Prompt: Take the lines below between the one holding "white dumbbell: 8 -> 10" and the one holding "orange scissors: 4 -> 6", inclusive, and copy them exactly. Add nothing.

Stored entries:
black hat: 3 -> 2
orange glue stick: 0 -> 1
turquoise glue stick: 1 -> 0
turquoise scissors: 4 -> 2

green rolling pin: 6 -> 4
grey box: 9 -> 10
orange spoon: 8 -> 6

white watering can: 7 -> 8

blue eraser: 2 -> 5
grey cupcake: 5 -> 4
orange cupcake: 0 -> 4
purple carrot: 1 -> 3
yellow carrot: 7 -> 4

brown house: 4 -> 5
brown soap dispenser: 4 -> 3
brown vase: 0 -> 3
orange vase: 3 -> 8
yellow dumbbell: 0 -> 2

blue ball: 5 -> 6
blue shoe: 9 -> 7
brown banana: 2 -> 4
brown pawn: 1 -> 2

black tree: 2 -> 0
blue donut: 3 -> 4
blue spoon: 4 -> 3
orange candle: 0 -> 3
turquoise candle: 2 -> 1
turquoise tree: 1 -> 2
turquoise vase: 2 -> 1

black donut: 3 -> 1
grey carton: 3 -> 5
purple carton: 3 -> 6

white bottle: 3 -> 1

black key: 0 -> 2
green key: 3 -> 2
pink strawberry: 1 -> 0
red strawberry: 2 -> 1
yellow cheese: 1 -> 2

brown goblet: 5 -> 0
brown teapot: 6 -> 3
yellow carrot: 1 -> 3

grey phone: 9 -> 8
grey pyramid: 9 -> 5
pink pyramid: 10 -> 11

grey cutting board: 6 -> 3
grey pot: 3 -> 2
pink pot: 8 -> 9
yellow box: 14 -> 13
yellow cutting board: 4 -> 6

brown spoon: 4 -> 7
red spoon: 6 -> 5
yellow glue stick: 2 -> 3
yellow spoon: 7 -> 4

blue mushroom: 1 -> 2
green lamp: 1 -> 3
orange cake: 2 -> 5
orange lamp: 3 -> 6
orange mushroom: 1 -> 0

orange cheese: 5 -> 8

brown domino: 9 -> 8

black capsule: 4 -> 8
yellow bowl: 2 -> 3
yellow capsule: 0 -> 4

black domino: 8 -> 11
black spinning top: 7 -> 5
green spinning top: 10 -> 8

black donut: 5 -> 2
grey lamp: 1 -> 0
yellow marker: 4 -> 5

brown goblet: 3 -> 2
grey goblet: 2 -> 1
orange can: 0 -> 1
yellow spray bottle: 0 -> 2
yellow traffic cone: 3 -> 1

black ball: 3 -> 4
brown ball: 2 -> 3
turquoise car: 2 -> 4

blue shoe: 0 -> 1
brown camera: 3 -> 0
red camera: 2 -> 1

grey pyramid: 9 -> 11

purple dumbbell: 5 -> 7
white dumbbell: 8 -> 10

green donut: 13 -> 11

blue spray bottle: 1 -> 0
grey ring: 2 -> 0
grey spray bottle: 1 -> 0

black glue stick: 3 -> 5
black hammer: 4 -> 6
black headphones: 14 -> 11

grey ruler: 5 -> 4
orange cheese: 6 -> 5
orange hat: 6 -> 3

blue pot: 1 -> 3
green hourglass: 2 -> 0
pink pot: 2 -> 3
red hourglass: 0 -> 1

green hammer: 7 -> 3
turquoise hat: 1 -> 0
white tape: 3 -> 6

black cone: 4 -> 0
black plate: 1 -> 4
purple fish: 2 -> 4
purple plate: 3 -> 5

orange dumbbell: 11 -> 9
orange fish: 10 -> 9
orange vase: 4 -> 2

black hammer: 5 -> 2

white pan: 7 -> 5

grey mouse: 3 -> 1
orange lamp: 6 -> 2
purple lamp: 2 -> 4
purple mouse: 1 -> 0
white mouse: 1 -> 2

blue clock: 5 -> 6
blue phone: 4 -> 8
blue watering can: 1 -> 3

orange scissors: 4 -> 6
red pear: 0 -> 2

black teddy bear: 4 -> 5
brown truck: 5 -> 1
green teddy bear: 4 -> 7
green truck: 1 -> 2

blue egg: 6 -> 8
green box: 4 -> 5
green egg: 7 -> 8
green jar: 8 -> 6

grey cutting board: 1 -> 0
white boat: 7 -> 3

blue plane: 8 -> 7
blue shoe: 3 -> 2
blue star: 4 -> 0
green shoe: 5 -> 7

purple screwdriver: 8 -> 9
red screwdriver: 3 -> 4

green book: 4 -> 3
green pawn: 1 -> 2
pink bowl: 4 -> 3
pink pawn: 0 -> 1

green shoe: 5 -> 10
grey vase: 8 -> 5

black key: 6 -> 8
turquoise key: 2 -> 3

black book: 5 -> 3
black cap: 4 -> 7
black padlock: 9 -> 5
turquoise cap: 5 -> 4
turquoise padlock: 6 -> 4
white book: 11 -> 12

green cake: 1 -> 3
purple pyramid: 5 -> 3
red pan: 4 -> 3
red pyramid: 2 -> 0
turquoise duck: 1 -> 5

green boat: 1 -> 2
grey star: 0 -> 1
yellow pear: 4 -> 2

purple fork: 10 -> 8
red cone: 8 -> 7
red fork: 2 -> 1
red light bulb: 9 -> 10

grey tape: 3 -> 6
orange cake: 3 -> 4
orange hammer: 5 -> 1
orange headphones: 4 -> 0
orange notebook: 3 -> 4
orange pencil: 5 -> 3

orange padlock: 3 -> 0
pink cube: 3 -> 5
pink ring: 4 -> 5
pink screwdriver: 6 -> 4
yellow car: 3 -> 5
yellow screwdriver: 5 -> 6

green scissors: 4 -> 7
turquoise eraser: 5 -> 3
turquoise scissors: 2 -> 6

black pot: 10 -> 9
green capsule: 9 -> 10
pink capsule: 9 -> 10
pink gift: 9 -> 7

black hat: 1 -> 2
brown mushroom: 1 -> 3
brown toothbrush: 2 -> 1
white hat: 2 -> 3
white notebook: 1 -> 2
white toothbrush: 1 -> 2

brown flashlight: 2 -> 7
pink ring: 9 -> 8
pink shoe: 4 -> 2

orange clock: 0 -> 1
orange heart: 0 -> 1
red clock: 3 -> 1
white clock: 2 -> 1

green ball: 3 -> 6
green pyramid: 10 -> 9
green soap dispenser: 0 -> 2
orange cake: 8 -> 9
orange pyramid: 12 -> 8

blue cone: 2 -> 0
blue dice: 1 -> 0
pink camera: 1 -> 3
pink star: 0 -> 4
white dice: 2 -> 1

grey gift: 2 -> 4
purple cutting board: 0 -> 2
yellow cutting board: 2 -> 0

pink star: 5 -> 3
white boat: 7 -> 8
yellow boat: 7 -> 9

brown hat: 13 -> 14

Response to the exercise:
white dumbbell: 8 -> 10

green donut: 13 -> 11

blue spray bottle: 1 -> 0
grey ring: 2 -> 0
grey spray bottle: 1 -> 0

black glue stick: 3 -> 5
black hammer: 4 -> 6
black headphones: 14 -> 11

grey ruler: 5 -> 4
orange cheese: 6 -> 5
orange hat: 6 -> 3

blue pot: 1 -> 3
green hourglass: 2 -> 0
pink pot: 2 -> 3
red hourglass: 0 -> 1

green hammer: 7 -> 3
turquoise hat: 1 -> 0
white tape: 3 -> 6

black cone: 4 -> 0
black plate: 1 -> 4
purple fish: 2 -> 4
purple plate: 3 -> 5

orange dumbbell: 11 -> 9
orange fish: 10 -> 9
orange vase: 4 -> 2

black hammer: 5 -> 2

white pan: 7 -> 5

grey mouse: 3 -> 1
orange lamp: 6 -> 2
purple lamp: 2 -> 4
purple mouse: 1 -> 0
white mouse: 1 -> 2

blue clock: 5 -> 6
blue phone: 4 -> 8
blue watering can: 1 -> 3

orange scissors: 4 -> 6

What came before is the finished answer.